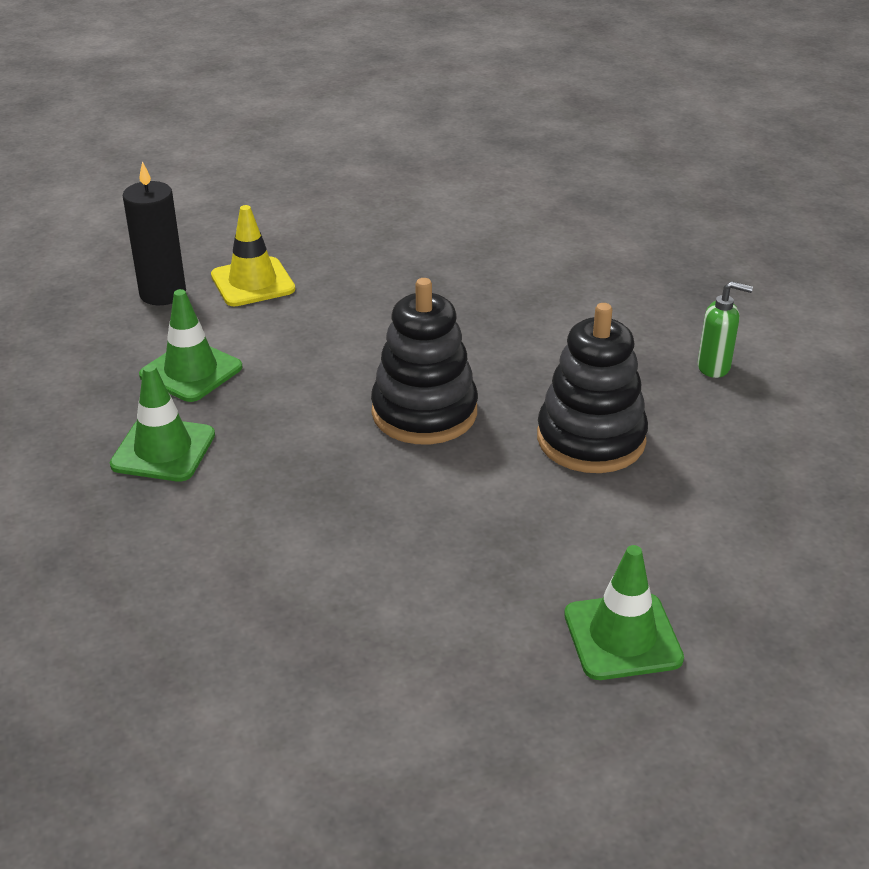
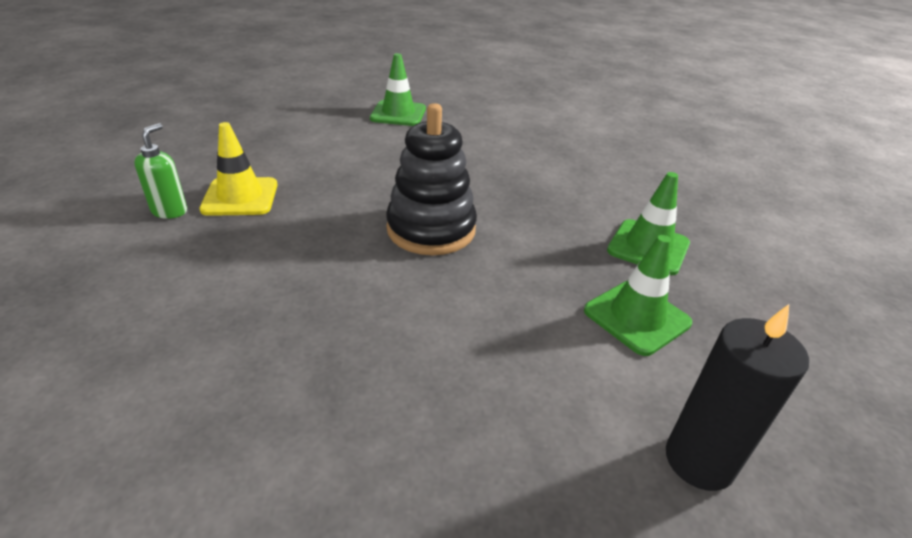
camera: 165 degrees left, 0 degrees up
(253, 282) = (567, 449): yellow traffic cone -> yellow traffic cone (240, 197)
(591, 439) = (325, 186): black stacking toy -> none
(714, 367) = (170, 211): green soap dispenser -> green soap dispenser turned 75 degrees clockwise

* * *

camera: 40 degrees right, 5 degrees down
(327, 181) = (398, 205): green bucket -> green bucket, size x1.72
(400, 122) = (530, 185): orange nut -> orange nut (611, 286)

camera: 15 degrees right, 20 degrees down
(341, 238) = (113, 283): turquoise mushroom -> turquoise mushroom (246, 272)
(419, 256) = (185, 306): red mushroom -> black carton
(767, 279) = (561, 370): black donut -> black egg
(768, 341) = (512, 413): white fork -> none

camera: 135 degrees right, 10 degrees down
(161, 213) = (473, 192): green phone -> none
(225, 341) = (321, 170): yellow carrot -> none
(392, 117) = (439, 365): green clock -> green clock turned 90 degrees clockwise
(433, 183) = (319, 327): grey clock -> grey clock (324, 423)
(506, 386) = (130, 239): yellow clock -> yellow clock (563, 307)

...

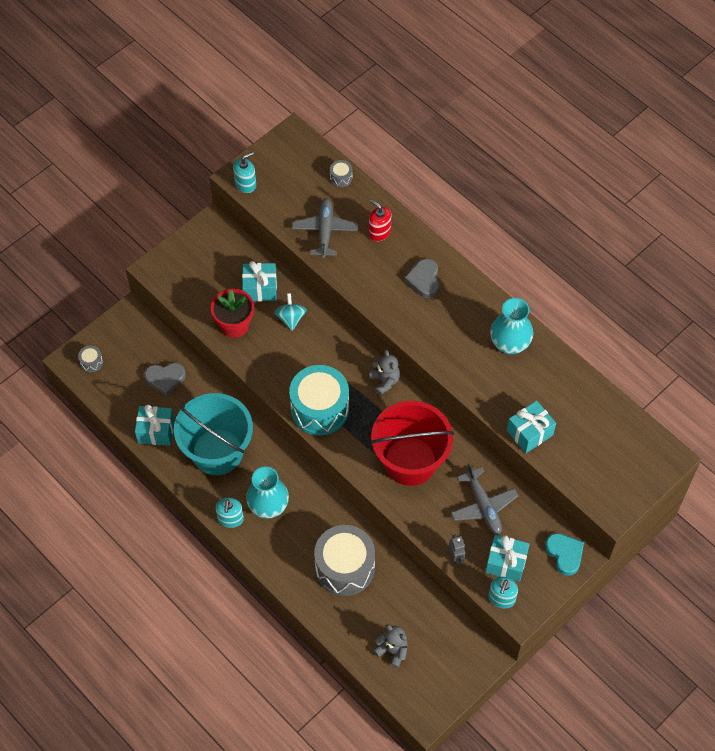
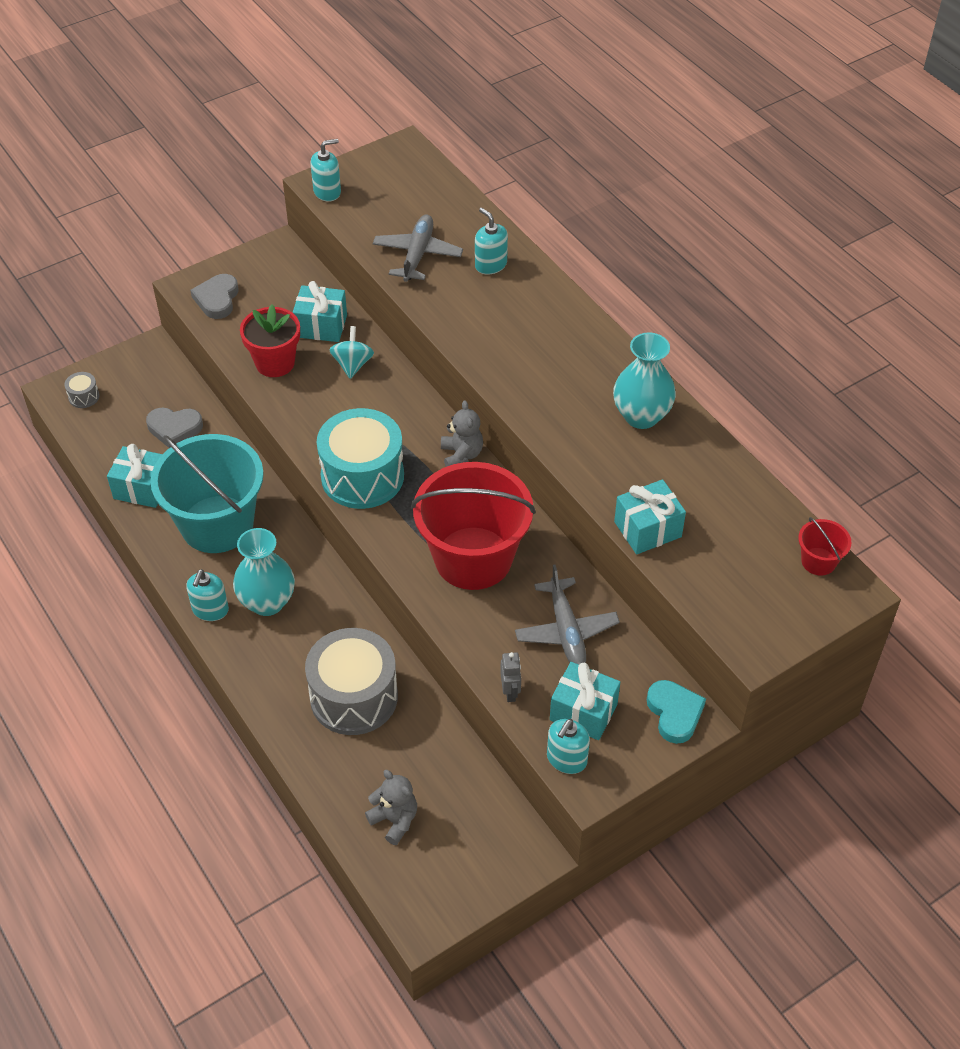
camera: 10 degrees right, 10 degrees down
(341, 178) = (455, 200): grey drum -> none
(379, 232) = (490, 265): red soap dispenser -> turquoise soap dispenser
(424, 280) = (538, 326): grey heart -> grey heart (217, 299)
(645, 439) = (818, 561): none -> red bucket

(Task to complete) Could you restate word for word the lines above, from the one that contains "(225, 341) = (321, 170): yellow" through the one that contains "(506, 386) = (130, 239): yellow", and no others?

(Response)
(225, 341) = (321, 170): yellow carrot -> none
(392, 117) = (439, 365): green clock -> green clock turned 90 degrees clockwise
(433, 183) = (319, 327): grey clock -> grey clock (324, 423)
(506, 386) = (130, 239): yellow clock -> yellow clock (563, 307)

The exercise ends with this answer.